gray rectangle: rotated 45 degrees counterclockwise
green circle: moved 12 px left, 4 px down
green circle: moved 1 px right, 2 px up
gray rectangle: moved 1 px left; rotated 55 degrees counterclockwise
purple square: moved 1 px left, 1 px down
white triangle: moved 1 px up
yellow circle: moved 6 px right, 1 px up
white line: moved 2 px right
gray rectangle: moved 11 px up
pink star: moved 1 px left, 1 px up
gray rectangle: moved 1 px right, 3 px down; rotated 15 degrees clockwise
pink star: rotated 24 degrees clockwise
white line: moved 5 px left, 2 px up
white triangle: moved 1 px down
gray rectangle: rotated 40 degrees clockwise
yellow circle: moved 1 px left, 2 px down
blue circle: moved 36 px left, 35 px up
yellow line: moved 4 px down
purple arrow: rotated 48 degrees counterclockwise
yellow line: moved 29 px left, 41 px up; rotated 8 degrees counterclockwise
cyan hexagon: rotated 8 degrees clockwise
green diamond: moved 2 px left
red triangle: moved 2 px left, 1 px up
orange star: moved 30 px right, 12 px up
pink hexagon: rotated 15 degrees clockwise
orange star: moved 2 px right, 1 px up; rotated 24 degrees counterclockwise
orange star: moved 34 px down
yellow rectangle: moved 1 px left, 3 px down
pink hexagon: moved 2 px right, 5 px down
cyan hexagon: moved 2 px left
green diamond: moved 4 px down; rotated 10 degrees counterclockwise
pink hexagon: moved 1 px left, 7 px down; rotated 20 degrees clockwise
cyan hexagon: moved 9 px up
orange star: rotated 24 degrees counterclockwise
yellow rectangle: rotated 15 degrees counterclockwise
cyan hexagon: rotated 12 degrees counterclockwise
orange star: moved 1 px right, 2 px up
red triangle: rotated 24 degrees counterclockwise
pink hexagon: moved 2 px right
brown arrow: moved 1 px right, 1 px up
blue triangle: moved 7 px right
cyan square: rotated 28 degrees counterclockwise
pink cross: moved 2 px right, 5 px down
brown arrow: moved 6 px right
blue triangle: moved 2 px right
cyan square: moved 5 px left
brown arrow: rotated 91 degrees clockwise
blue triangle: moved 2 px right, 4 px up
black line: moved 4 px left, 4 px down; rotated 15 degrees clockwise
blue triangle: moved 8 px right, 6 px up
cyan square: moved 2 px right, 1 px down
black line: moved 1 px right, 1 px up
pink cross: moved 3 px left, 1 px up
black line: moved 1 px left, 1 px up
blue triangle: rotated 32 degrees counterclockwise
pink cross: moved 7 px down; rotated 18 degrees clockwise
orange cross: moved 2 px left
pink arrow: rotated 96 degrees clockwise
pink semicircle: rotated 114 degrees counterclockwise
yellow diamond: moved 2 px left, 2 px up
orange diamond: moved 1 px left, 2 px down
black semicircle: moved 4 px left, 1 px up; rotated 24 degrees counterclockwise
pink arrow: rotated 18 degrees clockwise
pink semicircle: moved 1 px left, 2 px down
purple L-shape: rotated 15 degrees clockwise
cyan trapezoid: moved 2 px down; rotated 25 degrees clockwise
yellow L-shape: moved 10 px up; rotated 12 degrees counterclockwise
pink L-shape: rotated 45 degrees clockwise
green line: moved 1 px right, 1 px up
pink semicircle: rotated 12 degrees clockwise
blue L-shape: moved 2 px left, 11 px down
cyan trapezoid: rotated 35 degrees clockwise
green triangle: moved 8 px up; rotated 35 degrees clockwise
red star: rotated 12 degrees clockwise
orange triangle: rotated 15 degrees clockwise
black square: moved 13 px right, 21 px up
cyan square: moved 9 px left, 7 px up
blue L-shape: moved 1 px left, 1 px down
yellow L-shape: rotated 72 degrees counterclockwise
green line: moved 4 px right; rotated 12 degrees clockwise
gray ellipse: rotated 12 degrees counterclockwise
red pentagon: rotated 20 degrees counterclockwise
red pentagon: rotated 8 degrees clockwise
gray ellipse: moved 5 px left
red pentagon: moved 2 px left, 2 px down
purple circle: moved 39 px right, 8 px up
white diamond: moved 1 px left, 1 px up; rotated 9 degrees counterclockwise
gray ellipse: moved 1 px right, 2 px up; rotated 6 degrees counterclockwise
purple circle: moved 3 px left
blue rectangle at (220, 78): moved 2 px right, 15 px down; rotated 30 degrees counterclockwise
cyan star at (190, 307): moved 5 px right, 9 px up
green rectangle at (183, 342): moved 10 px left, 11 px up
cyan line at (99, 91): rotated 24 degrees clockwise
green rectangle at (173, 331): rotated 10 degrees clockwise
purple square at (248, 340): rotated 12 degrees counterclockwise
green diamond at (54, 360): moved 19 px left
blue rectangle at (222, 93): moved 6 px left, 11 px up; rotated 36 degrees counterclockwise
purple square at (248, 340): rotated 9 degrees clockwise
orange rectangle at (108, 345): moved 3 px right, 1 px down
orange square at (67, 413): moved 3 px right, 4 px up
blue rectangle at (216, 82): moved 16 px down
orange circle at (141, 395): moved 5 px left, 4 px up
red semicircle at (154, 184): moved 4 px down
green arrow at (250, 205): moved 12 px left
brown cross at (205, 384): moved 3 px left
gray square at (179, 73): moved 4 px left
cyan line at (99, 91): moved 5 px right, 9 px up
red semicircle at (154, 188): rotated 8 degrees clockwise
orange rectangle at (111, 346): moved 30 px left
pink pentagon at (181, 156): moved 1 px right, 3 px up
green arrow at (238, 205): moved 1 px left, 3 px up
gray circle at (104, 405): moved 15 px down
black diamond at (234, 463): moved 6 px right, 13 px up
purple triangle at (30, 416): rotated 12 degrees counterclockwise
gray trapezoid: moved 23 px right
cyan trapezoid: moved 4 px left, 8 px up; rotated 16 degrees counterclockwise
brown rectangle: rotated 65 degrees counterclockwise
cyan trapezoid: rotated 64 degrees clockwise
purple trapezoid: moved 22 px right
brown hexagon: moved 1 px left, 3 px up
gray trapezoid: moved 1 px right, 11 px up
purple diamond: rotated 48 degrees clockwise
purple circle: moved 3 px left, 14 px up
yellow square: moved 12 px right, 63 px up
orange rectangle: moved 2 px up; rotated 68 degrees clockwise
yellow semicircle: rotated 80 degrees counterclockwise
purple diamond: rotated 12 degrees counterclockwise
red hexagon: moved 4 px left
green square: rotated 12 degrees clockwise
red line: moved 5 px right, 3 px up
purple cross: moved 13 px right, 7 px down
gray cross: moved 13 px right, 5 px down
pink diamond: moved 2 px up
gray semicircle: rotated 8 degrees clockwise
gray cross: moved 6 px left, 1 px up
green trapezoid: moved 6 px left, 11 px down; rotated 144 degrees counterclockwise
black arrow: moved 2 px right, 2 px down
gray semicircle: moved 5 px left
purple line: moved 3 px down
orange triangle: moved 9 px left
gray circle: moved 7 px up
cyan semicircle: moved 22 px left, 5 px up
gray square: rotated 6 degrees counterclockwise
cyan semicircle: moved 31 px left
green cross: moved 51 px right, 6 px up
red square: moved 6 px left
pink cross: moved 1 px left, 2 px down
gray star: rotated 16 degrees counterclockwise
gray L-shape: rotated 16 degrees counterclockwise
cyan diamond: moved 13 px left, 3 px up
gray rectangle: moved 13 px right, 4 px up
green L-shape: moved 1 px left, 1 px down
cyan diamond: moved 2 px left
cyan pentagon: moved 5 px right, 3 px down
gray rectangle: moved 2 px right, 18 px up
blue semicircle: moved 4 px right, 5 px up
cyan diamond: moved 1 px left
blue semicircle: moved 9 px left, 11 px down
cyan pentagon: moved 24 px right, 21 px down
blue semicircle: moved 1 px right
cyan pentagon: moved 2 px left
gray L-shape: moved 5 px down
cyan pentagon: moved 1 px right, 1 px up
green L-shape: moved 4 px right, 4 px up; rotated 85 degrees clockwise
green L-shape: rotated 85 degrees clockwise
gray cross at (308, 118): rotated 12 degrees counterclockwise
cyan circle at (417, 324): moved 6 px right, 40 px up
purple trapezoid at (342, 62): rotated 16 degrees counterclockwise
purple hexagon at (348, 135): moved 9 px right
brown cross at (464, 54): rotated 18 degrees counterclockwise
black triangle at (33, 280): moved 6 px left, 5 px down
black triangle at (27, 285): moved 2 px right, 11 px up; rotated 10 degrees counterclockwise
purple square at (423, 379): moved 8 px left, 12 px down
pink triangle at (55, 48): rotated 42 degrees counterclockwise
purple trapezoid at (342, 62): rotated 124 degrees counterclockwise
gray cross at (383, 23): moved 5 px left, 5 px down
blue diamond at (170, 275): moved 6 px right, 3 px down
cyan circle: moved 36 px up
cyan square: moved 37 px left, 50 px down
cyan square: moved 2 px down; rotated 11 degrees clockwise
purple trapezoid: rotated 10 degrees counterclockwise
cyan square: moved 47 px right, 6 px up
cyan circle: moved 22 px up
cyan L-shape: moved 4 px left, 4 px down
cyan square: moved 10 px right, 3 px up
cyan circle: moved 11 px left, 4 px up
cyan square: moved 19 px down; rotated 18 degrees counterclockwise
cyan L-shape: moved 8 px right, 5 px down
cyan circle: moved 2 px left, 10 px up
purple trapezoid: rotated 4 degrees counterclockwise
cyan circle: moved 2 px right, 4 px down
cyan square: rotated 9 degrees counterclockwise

(Your objective)
Reproduce the listing verbatim, from its first line to the line containing "green diamond: moved 4", with both of those lines included.

(Full output)
gray rectangle: rotated 45 degrees counterclockwise
green circle: moved 12 px left, 4 px down
green circle: moved 1 px right, 2 px up
gray rectangle: moved 1 px left; rotated 55 degrees counterclockwise
purple square: moved 1 px left, 1 px down
white triangle: moved 1 px up
yellow circle: moved 6 px right, 1 px up
white line: moved 2 px right
gray rectangle: moved 11 px up
pink star: moved 1 px left, 1 px up
gray rectangle: moved 1 px right, 3 px down; rotated 15 degrees clockwise
pink star: rotated 24 degrees clockwise
white line: moved 5 px left, 2 px up
white triangle: moved 1 px down
gray rectangle: rotated 40 degrees clockwise
yellow circle: moved 1 px left, 2 px down
blue circle: moved 36 px left, 35 px up
yellow line: moved 4 px down
purple arrow: rotated 48 degrees counterclockwise
yellow line: moved 29 px left, 41 px up; rotated 8 degrees counterclockwise
cyan hexagon: rotated 8 degrees clockwise
green diamond: moved 2 px left
red triangle: moved 2 px left, 1 px up
orange star: moved 30 px right, 12 px up
pink hexagon: rotated 15 degrees clockwise
orange star: moved 2 px right, 1 px up; rotated 24 degrees counterclockwise
orange star: moved 34 px down
yellow rectangle: moved 1 px left, 3 px down
pink hexagon: moved 2 px right, 5 px down
cyan hexagon: moved 2 px left
green diamond: moved 4 px down; rotated 10 degrees counterclockwise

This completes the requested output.